WHAT YOU HAVE TO DO -> Once you reach the line containing "relocated: beignet/blanc (111,202)" in the entries below, write out that line and each one after it down to the line containing "exchanged: portefeuille/blanc (124,147)", exactly and with nothing added.

EXTRACTED DATA ->
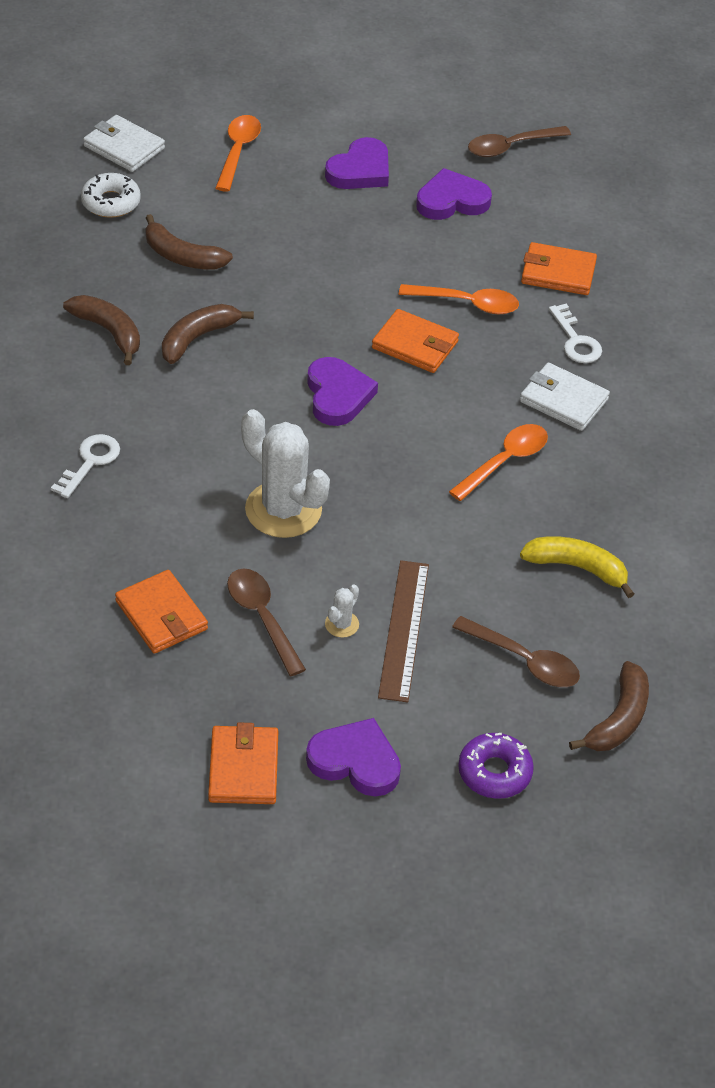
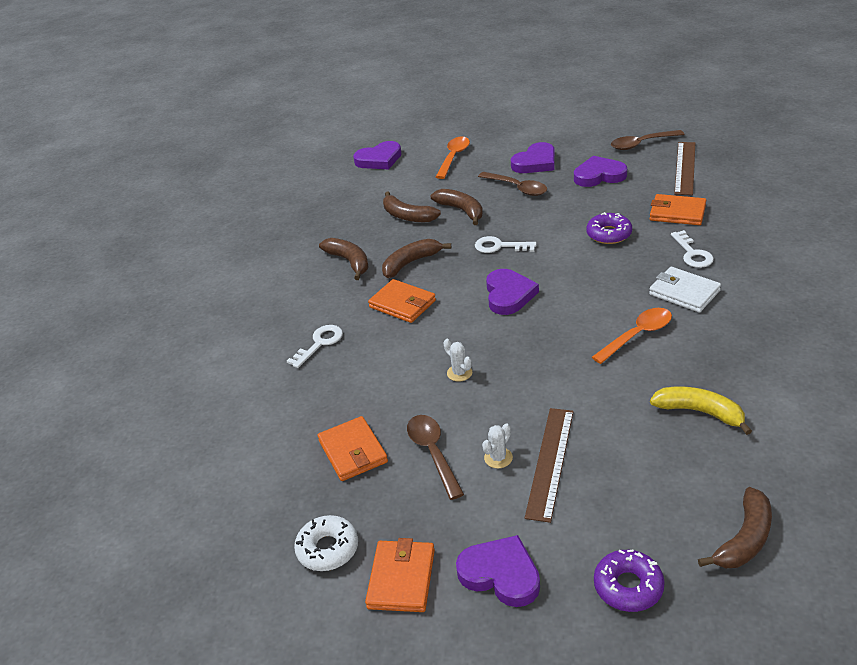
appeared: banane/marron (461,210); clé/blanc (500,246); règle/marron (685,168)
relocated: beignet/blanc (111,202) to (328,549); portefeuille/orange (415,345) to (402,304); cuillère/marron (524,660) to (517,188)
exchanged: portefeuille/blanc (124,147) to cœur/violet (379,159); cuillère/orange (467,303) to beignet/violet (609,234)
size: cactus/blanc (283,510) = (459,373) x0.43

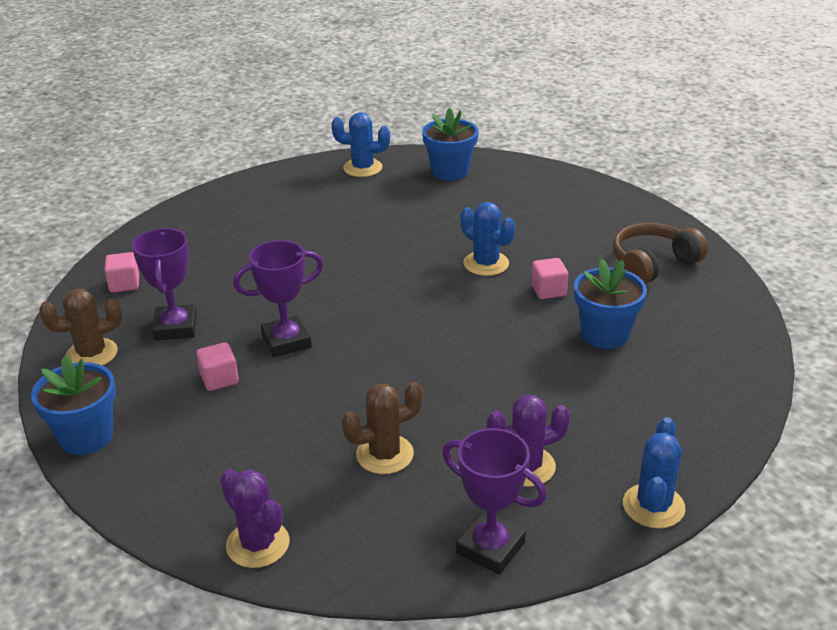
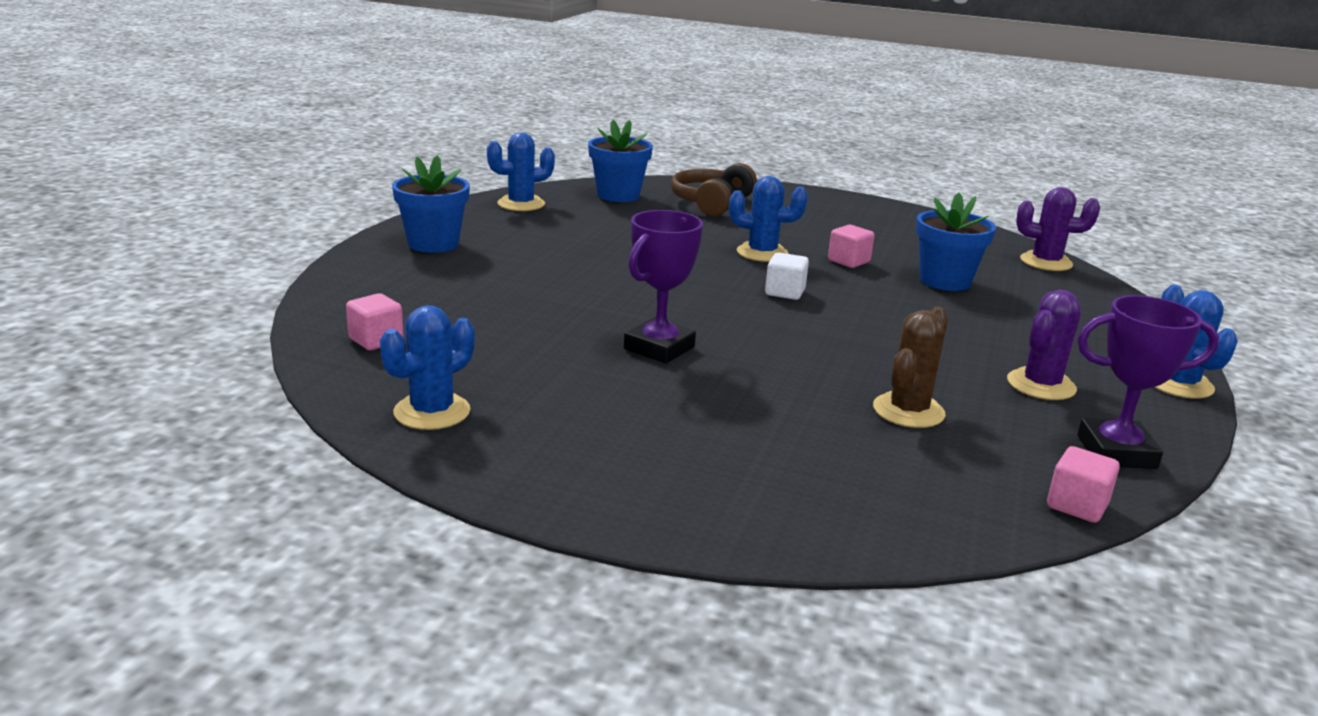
missing: trophée/violet (176,327)
appeared: cube/blanc (785,292)
relocated: pot de fleurs/bleu (86,437) to (433,244); casque audio/marron (653,264) to (712,203); cactus/violet (258,544) to (1046,262); cube/rose (219,379) to (1077,505)
colour: cactus/marron (91,354) to cactus/bleu (432,412)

RESPONSE AREA ->
relocated: beignet/blanc (111,202) to (328,549); portefeuille/orange (415,345) to (402,304); cuillère/marron (524,660) to (517,188)
exchanged: portefeuille/blanc (124,147) to cœur/violet (379,159); cuillère/orange (467,303) to beignet/violet (609,234)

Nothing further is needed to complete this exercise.